[Work to complete] Your task is to repeat the records exactly from the line containing "yellow heart: [447,212,523,265]" onward, through the final line.

Records drawn from a dataset:
_ _ _ _ _

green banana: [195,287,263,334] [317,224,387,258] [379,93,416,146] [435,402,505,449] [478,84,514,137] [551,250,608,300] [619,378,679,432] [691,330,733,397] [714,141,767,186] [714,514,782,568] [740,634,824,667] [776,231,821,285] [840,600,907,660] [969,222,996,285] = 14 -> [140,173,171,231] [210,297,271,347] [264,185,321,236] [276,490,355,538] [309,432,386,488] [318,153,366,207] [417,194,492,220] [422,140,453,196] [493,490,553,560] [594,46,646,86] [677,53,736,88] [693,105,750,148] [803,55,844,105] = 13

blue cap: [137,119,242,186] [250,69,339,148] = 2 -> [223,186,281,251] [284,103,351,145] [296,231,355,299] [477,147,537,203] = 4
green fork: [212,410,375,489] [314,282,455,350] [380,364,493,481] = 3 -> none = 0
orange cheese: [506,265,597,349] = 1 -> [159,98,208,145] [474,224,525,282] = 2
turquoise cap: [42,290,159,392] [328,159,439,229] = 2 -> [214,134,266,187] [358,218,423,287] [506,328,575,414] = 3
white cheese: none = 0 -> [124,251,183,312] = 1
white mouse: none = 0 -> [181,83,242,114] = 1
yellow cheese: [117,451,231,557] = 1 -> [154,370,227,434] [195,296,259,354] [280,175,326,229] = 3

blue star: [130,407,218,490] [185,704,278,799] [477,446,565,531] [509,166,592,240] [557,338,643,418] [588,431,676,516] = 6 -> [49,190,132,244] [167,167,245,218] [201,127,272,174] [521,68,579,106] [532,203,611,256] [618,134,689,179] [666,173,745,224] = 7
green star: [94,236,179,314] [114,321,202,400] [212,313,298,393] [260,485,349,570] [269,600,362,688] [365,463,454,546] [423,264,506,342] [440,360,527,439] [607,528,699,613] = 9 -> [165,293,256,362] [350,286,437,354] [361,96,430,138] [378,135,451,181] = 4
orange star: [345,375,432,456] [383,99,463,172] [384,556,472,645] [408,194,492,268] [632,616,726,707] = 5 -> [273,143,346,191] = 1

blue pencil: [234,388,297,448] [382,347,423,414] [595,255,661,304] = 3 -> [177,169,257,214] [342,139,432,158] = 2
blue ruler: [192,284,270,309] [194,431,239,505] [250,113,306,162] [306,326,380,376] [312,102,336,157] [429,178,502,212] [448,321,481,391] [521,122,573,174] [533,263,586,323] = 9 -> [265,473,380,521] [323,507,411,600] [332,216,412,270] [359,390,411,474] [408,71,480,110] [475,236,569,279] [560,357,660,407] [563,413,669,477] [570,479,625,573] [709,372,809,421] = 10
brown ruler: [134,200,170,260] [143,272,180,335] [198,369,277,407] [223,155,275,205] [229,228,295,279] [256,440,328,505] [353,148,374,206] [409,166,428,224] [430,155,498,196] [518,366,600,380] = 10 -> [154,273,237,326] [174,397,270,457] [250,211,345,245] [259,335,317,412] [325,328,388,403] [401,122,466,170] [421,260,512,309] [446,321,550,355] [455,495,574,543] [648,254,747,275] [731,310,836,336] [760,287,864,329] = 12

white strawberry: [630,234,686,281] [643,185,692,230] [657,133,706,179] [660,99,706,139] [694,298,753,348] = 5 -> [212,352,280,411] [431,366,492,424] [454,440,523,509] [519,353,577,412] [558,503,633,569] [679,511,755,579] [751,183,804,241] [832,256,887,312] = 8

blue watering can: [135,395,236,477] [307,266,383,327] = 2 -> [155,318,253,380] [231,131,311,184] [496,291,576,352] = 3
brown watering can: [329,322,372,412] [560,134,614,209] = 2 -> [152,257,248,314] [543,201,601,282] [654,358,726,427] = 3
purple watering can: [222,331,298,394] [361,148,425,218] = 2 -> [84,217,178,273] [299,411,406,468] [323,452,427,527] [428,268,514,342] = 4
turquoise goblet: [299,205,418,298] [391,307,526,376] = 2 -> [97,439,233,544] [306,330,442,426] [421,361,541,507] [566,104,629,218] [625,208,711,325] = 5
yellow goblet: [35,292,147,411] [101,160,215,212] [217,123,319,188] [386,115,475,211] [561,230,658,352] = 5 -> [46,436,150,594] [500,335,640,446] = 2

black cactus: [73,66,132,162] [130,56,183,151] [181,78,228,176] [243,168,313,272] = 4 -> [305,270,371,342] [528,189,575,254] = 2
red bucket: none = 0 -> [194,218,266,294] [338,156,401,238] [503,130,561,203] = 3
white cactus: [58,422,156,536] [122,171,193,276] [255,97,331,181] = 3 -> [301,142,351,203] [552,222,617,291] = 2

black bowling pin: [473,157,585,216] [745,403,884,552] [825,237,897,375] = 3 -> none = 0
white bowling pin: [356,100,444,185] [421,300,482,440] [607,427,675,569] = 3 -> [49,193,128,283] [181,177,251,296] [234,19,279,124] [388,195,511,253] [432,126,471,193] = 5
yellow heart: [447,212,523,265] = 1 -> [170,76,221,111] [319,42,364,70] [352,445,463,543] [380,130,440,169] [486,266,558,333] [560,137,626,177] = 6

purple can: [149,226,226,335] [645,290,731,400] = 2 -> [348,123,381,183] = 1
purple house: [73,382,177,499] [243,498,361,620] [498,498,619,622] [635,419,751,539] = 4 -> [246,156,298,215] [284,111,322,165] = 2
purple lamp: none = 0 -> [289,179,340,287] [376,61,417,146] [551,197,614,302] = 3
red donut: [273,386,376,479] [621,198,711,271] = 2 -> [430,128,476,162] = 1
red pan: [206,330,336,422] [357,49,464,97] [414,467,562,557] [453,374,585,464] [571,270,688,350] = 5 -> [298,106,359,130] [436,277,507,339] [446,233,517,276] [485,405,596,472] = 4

_ _ _ _ _

[Response to this exercise]
yellow heart: [447,212,523,265] = 1 -> [170,76,221,111] [319,42,364,70] [352,445,463,543] [380,130,440,169] [486,266,558,333] [560,137,626,177] = 6

purple can: [149,226,226,335] [645,290,731,400] = 2 -> [348,123,381,183] = 1
purple house: [73,382,177,499] [243,498,361,620] [498,498,619,622] [635,419,751,539] = 4 -> [246,156,298,215] [284,111,322,165] = 2
purple lamp: none = 0 -> [289,179,340,287] [376,61,417,146] [551,197,614,302] = 3
red donut: [273,386,376,479] [621,198,711,271] = 2 -> [430,128,476,162] = 1
red pan: [206,330,336,422] [357,49,464,97] [414,467,562,557] [453,374,585,464] [571,270,688,350] = 5 -> [298,106,359,130] [436,277,507,339] [446,233,517,276] [485,405,596,472] = 4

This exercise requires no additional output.